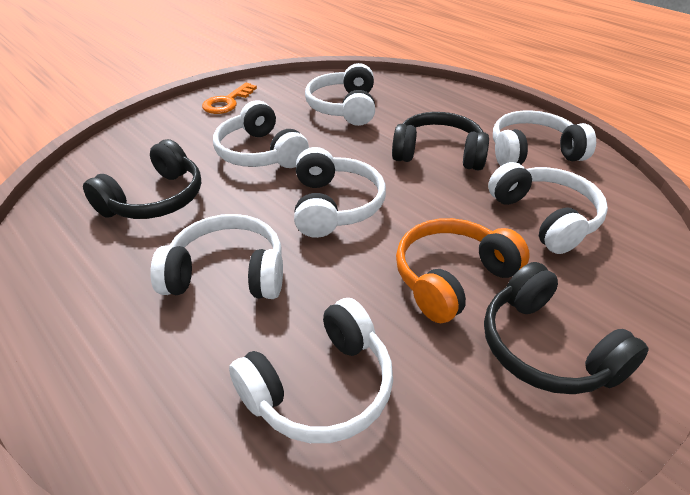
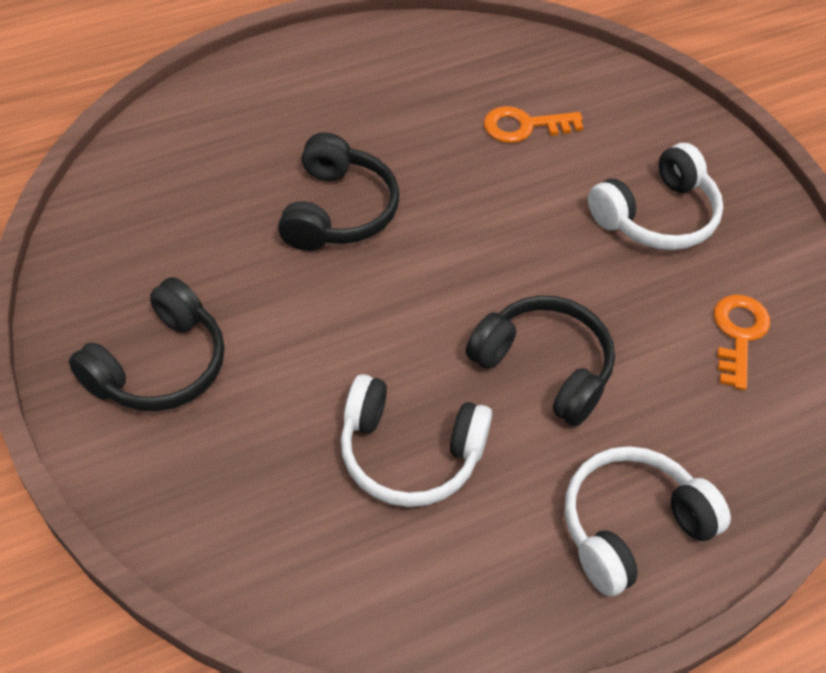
orange headphones: 1 -> 0
orange key: 1 -> 2
white headphones: 7 -> 3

===

> _Aim of the exercise_:
Scan the material above for the string "headphones", and copy every line where it is found.

> _Answer box_:
orange headphones: 1 -> 0
white headphones: 7 -> 3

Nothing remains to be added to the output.